[Start of section]

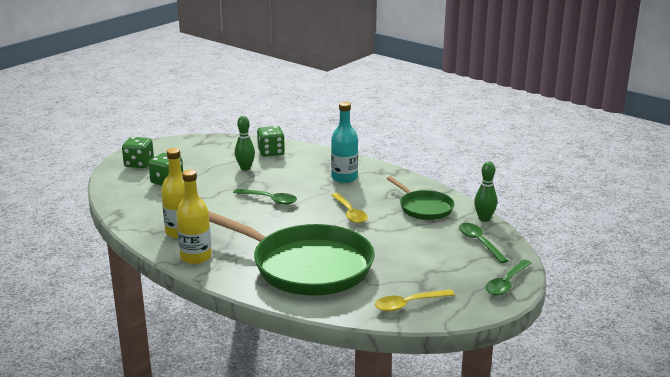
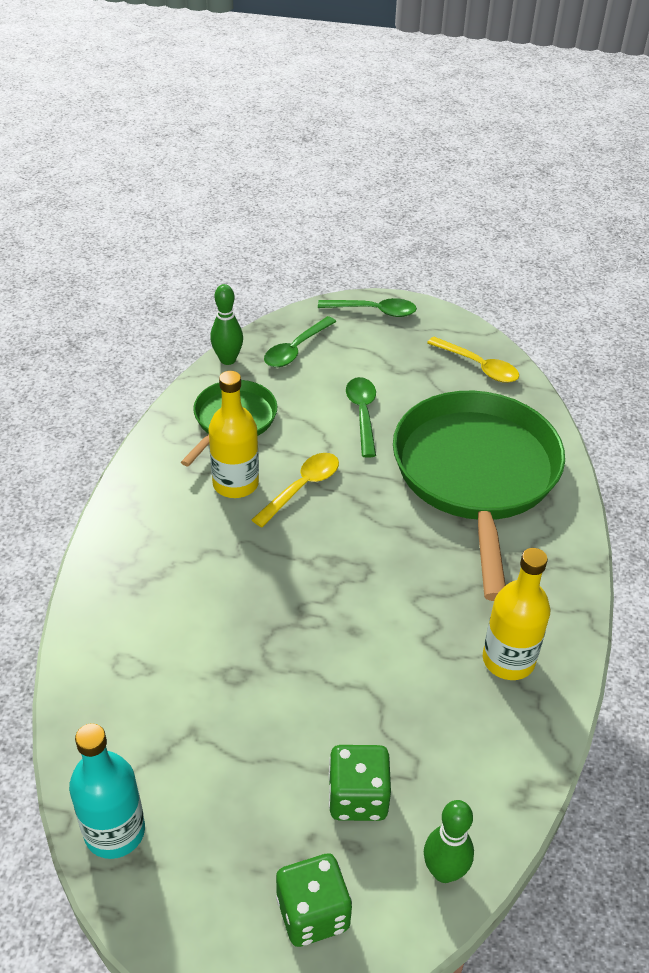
camera: 120 degrees left, 20 degrees up
yellow bottle [176,169,212,264] -> yellow bottle moved to [208,371,259,498]
green spoon [233,189,297,205] -> green spoon moved to [346,377,376,458]
green bowling pin [235,116,255,171] -> green bowling pin moved to [424,800,474,883]
green dice [257,126,285,157] -> none
turquoise bottle [331,102,358,183] -> turquoise bottle moved to [69,723,145,859]

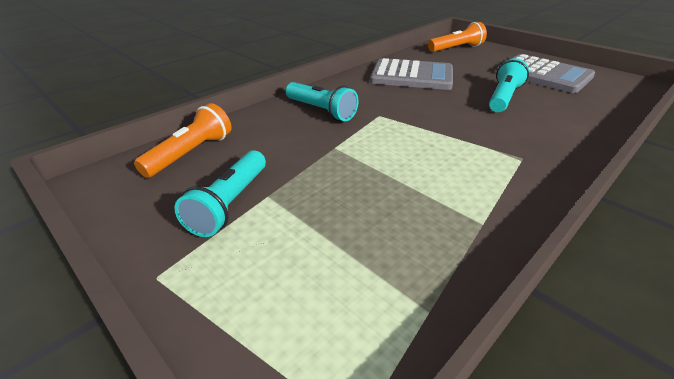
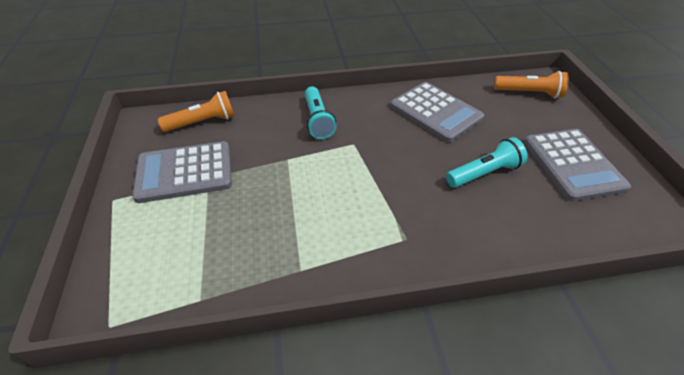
camera: 35 degrees right, 10 degrees up
turquoise flashlight [174,150,266,237] -> grey calculator [132,141,232,203]

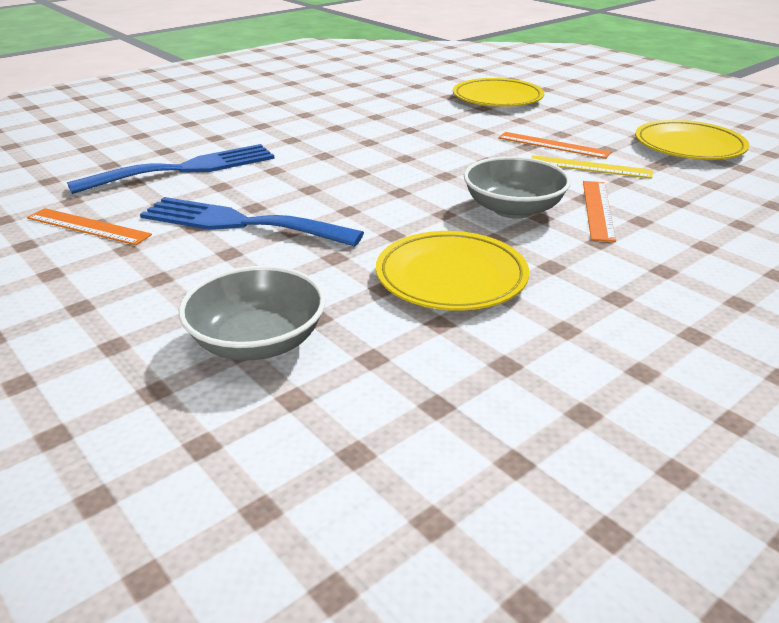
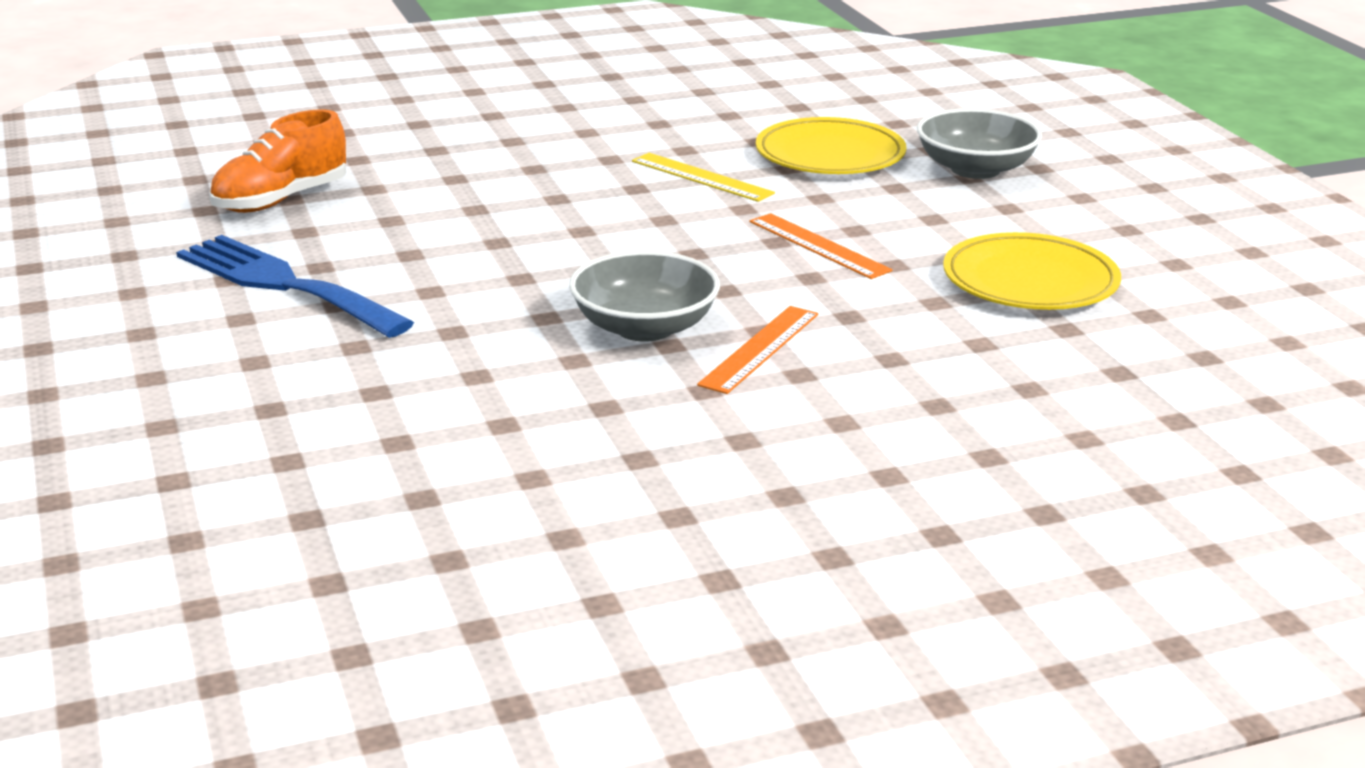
camera: 20 degrees right, 5 degrees down
orange ruler [27,208,152,245] -> none
blue fork [67,144,275,194] -> orange shoe [209,109,346,213]
grey bowl [179,266,326,361] -> grey bowl moved to [917,108,1042,179]
yellow plate [376,231,529,310] -> none
yellow ruler [531,155,653,179] -> yellow ruler moved to [632,153,775,202]

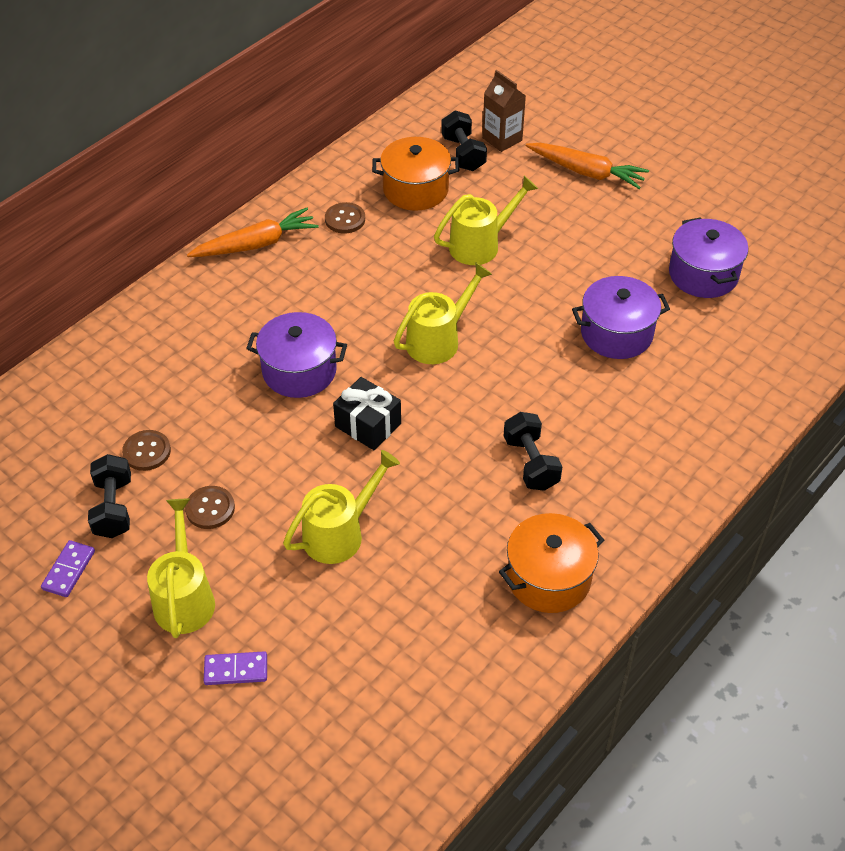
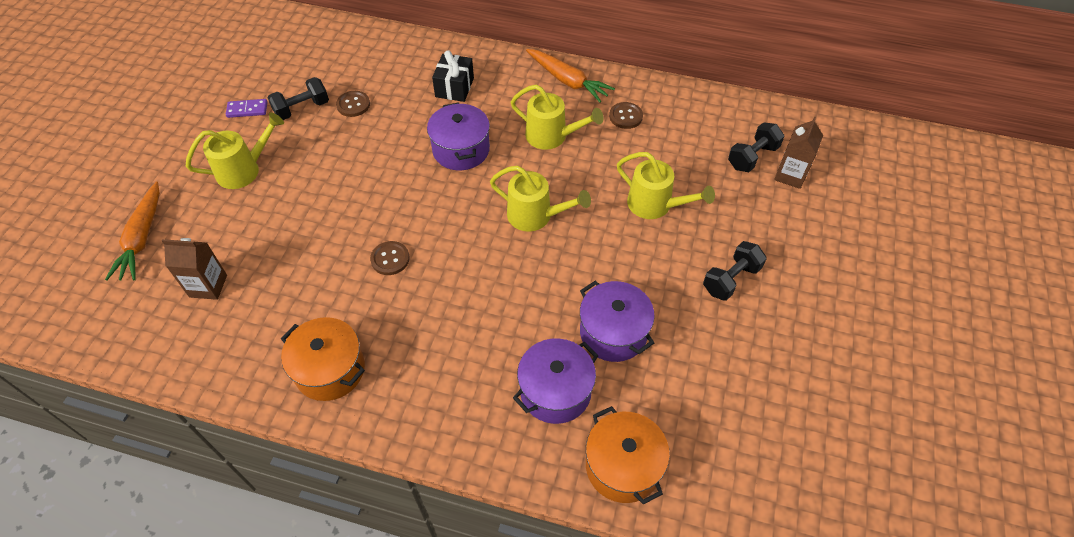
camera: 65 degrees right, 5 degrees up
brown button [185,486,235,529] -> brown button moved to [370,241,410,275]
purple domino [204,651,267,685] -> none
yellow watering can [283,450,400,564] -> yellow watering can moved to [511,85,604,150]
black gift [333,377,401,450] -> black gift moved to [432,50,474,102]
orange pot [372,137,459,211] -> orange pot moved to [586,406,670,505]
black dumbbell [504,412,562,491] -> black dumbbell moved to [703,241,767,301]
orange carrot [526,143,649,189] -> orange carrot moved to [105,182,160,280]
purple pot [669,217,748,298] -> purple pot moved to [513,339,598,424]
none -> brown carton [162,238,227,300]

[End of section]

WHAT YOU SHOULD DO
Word for word, return the records shown above without their pictures.

SOLVED EXERCISE
camera: 120 degrees left, 20 degrees up
yellow bottle [176,169,212,264] -> yellow bottle moved to [208,371,259,498]
green spoon [233,189,297,205] -> green spoon moved to [346,377,376,458]
green bowling pin [235,116,255,171] -> green bowling pin moved to [424,800,474,883]
green dice [257,126,285,157] -> none
turquoise bottle [331,102,358,183] -> turquoise bottle moved to [69,723,145,859]

camera: 35 degrees right, 10 degrees up
turquoise flashlight [174,150,266,237] -> grey calculator [132,141,232,203]

camera: 20 degrees right, 5 degrees down
orange ruler [27,208,152,245] -> none
blue fork [67,144,275,194] -> orange shoe [209,109,346,213]
grey bowl [179,266,326,361] -> grey bowl moved to [917,108,1042,179]
yellow plate [376,231,529,310] -> none
yellow ruler [531,155,653,179] -> yellow ruler moved to [632,153,775,202]

camera: 65 degrees right, 5 degrees up
brown button [185,486,235,529] -> brown button moved to [370,241,410,275]
purple domino [204,651,267,685] -> none
yellow watering can [283,450,400,564] -> yellow watering can moved to [511,85,604,150]
black gift [333,377,401,450] -> black gift moved to [432,50,474,102]
orange pot [372,137,459,211] -> orange pot moved to [586,406,670,505]
black dumbbell [504,412,562,491] -> black dumbbell moved to [703,241,767,301]
orange carrot [526,143,649,189] -> orange carrot moved to [105,182,160,280]
purple pot [669,217,748,298] -> purple pot moved to [513,339,598,424]
none -> brown carton [162,238,227,300]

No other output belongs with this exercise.